* [WHAT YOU WILL DO] Pictures stay out of the copy; set down each line of the listing below exactly.

* [INPUT]

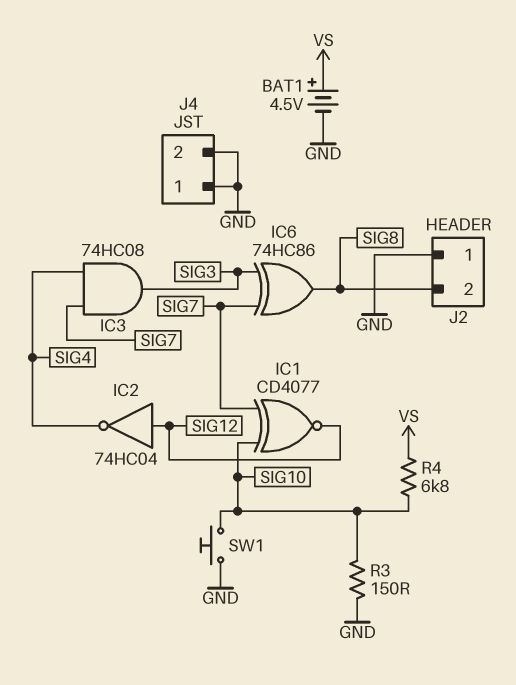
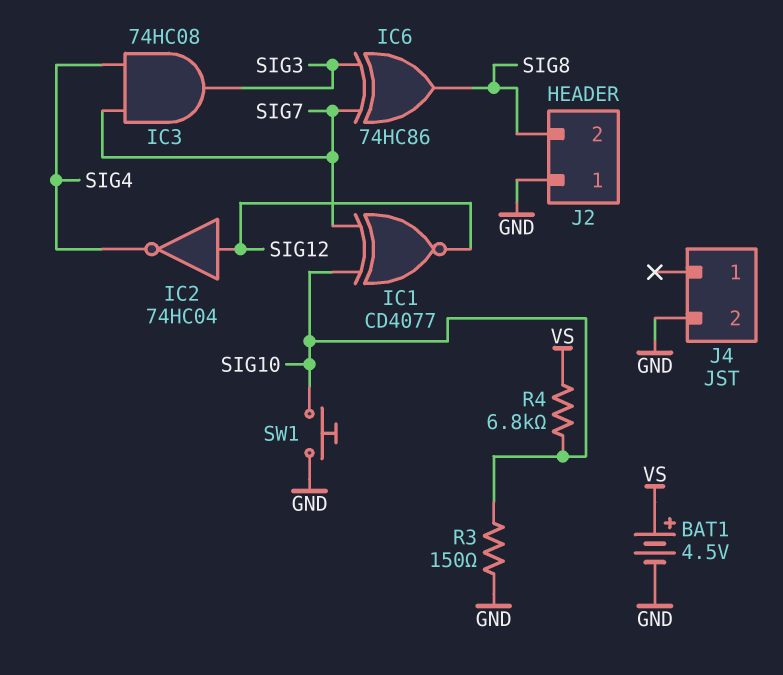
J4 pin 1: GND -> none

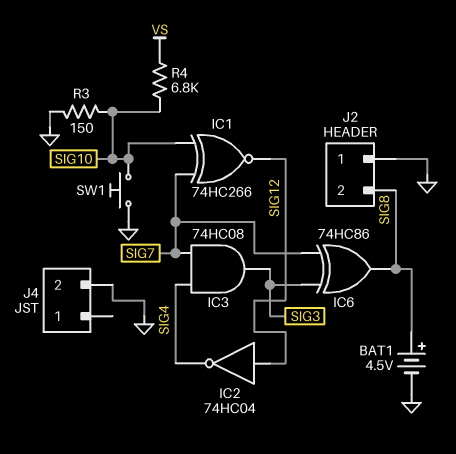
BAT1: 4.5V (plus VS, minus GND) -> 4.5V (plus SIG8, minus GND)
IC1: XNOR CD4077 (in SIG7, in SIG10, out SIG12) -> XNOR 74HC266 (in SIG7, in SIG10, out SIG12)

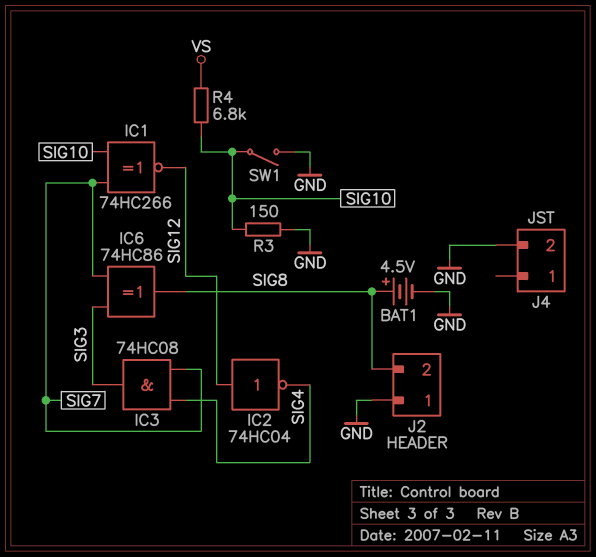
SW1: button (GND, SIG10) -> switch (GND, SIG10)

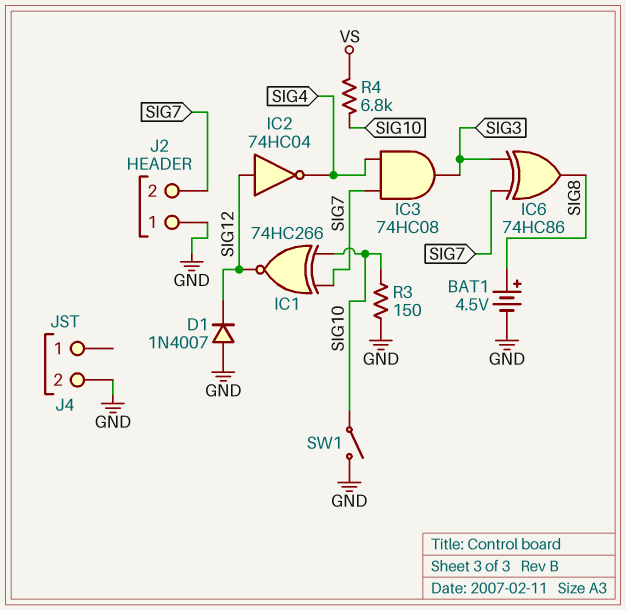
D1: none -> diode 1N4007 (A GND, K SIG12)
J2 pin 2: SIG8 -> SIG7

* [TASK OUTPUT]
J4 pin 1: GND -> none

BAT1: 4.5V (plus VS, minus GND) -> 4.5V (plus SIG8, minus GND)
IC1: XNOR CD4077 (in SIG7, in SIG10, out SIG12) -> XNOR 74HC266 (in SIG7, in SIG10, out SIG12)

SW1: button (GND, SIG10) -> switch (GND, SIG10)

D1: none -> diode 1N4007 (A GND, K SIG12)
J2 pin 2: SIG8 -> SIG7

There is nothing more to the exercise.